■ Problem to solve
Copy each line of the data that has "AGND" in it.

(Source records)
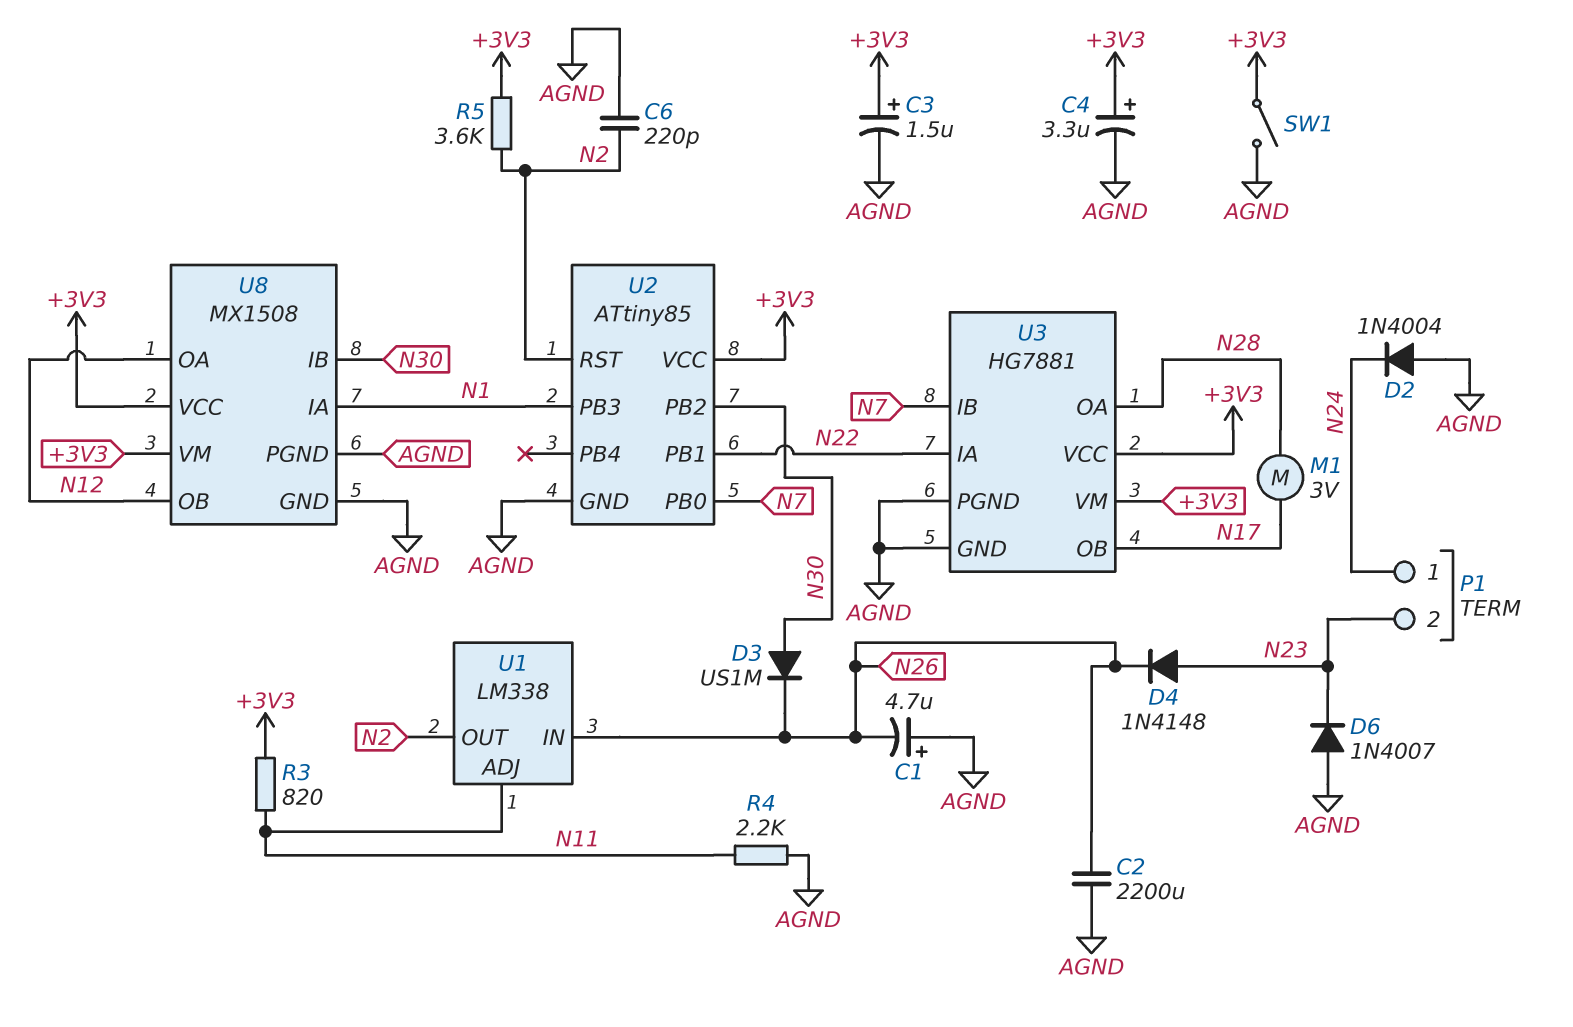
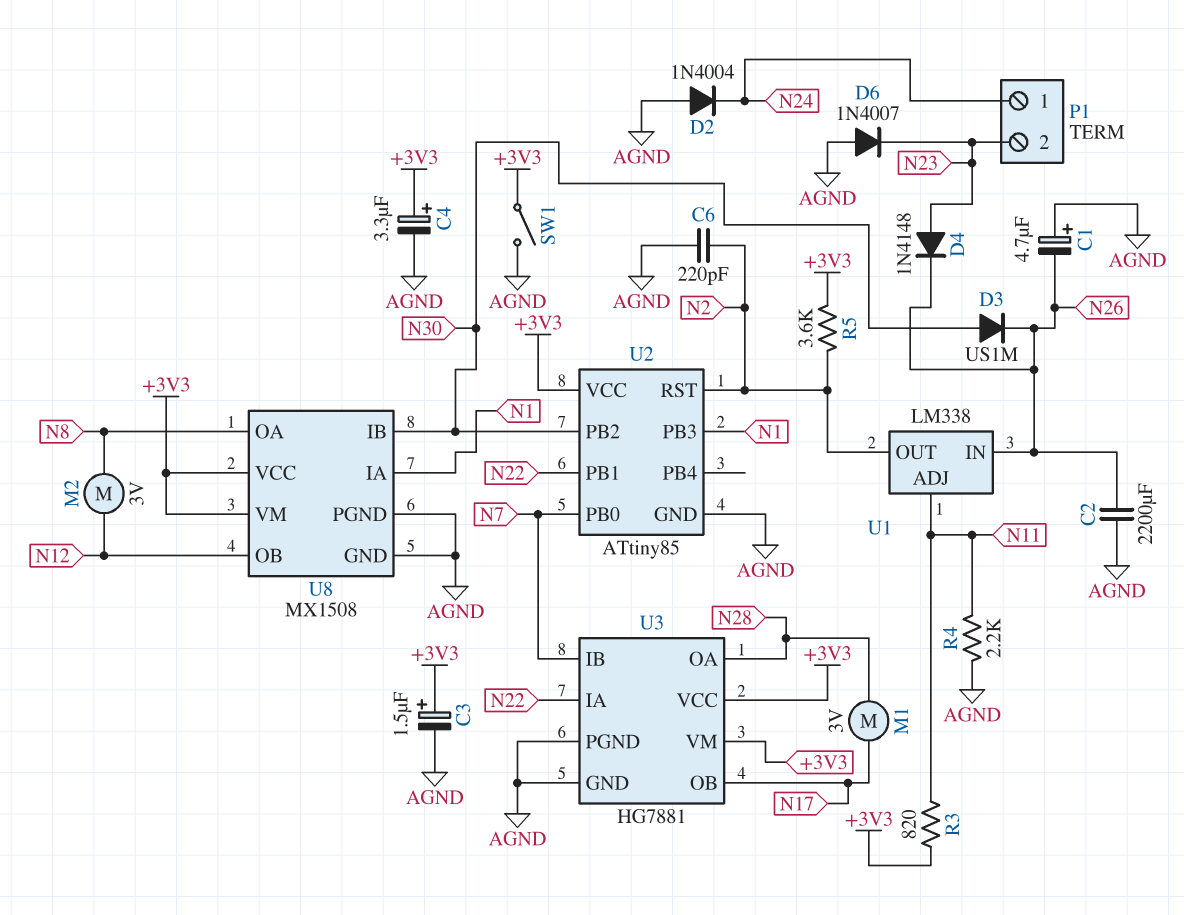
M2: none -> motor 3V (N8, N12)
U8 pin OA: N12 -> N8

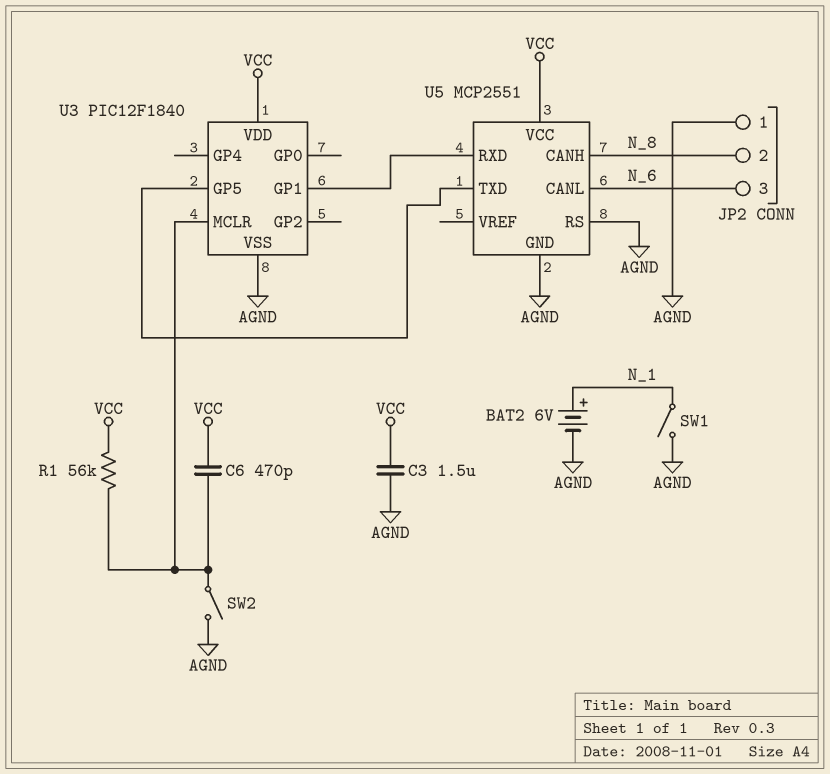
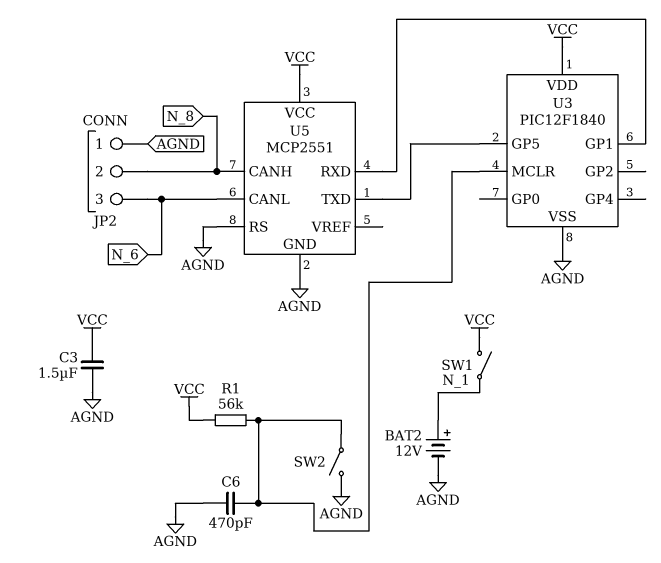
BAT2: 6V (plus N_1, minus AGND) -> 12V (plus N_1, minus AGND)
C6: 470pF (U3/MCLR, VCC) -> 470pF (AGND, U3/MCLR)
SW1: switch (AGND, N_1) -> switch (N_1, VCC)

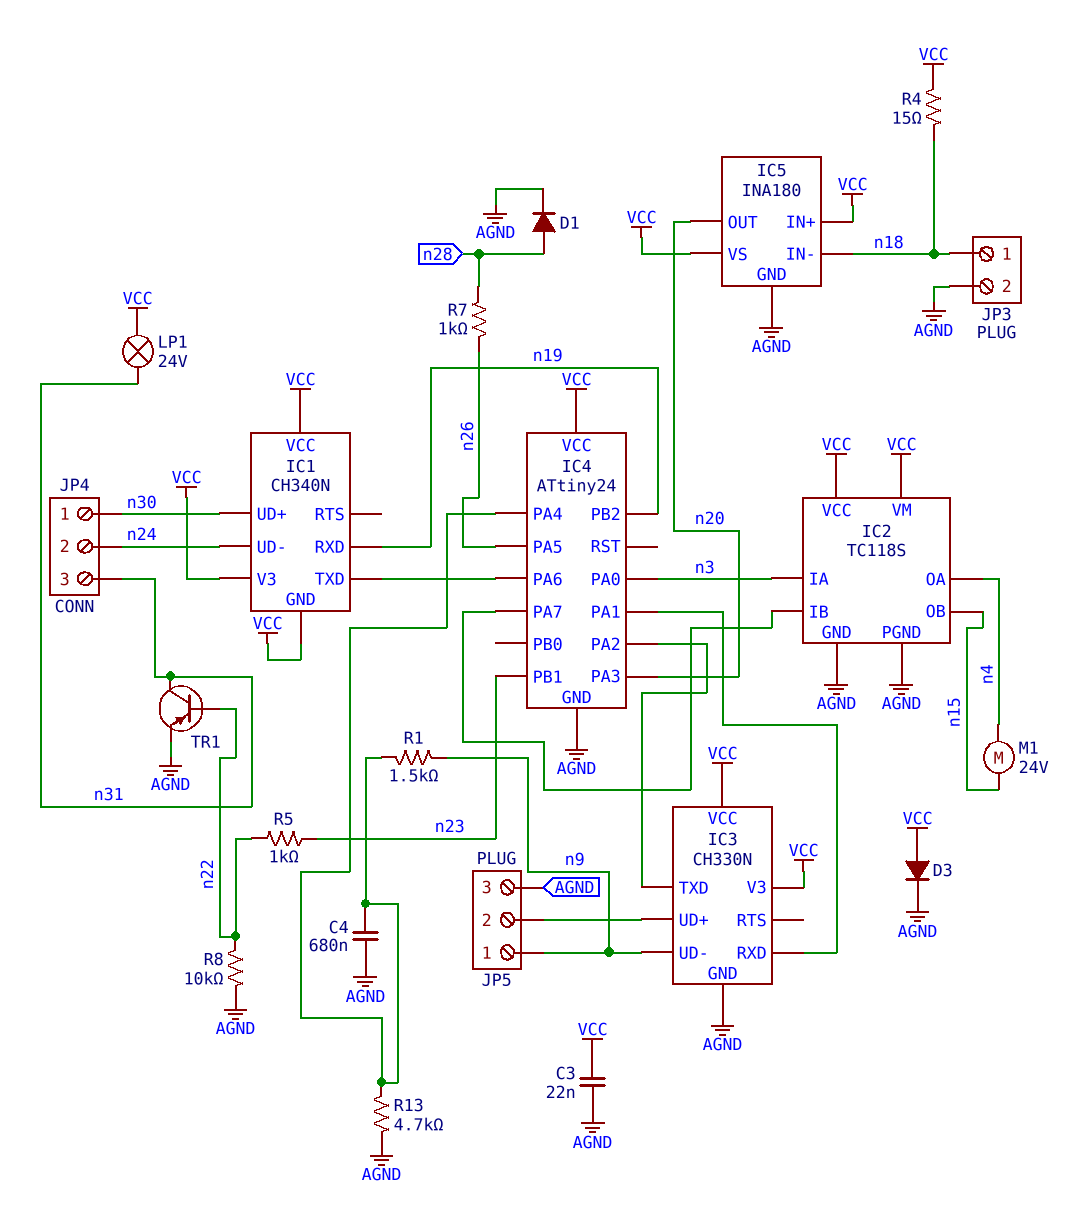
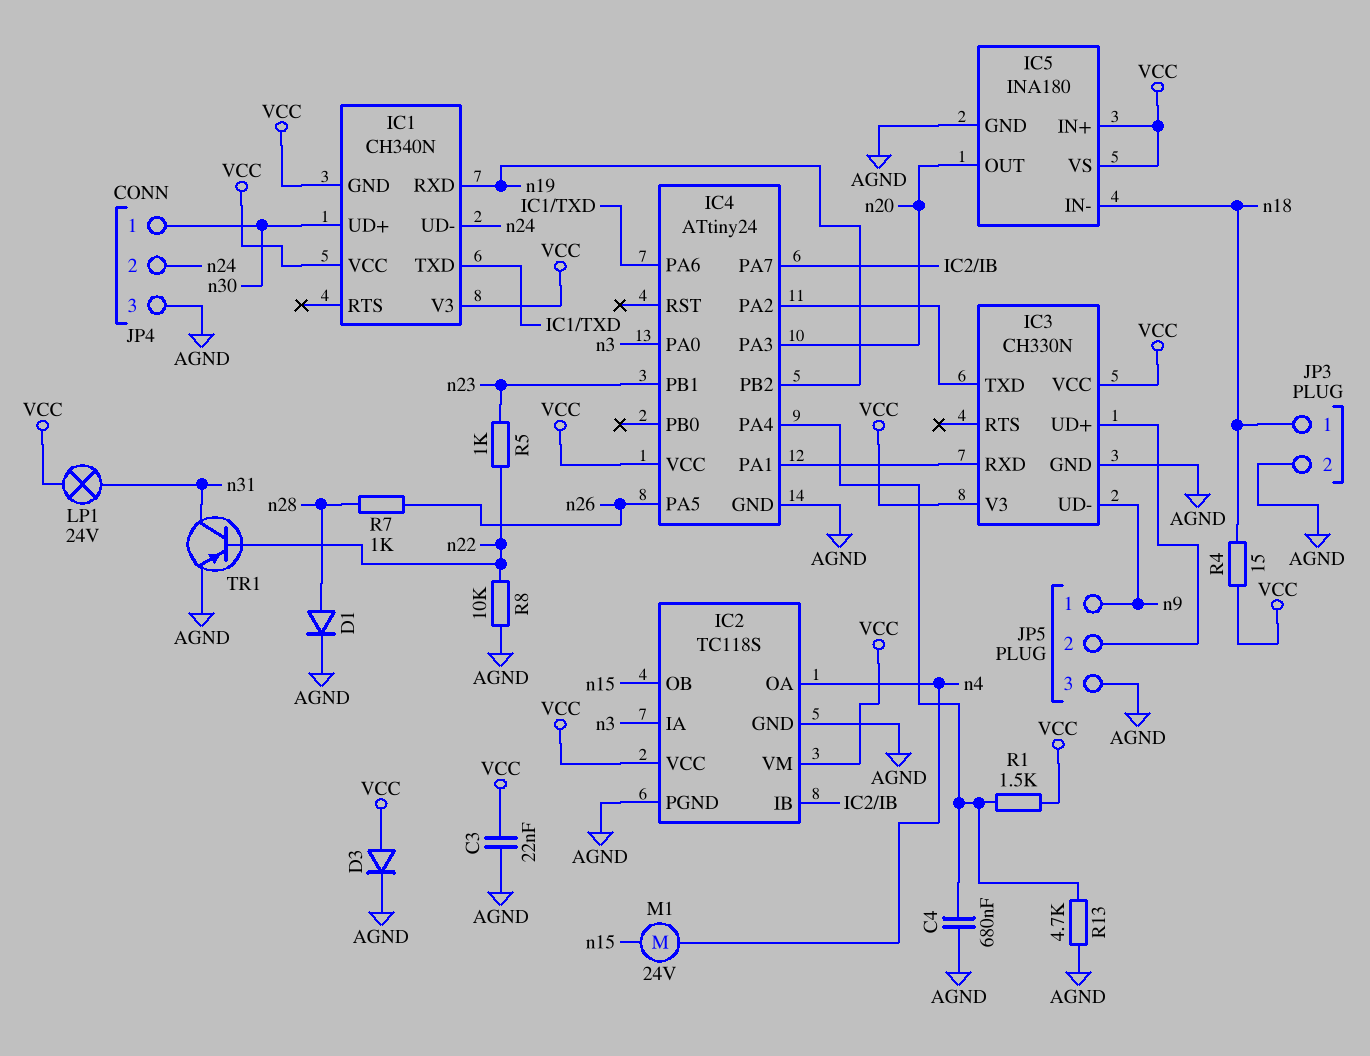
JP4 pin 3: n31 -> AGND
R1: 1.5k (IC4/PA4, n9) -> 1.5k (IC4/PA4, VCC)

■ Your solution
BAT2: 6V (plus N_1, minus AGND) -> 12V (plus N_1, minus AGND)
C6: 470pF (U3/MCLR, VCC) -> 470pF (AGND, U3/MCLR)
SW1: switch (AGND, N_1) -> switch (N_1, VCC)
JP4 pin 3: n31 -> AGND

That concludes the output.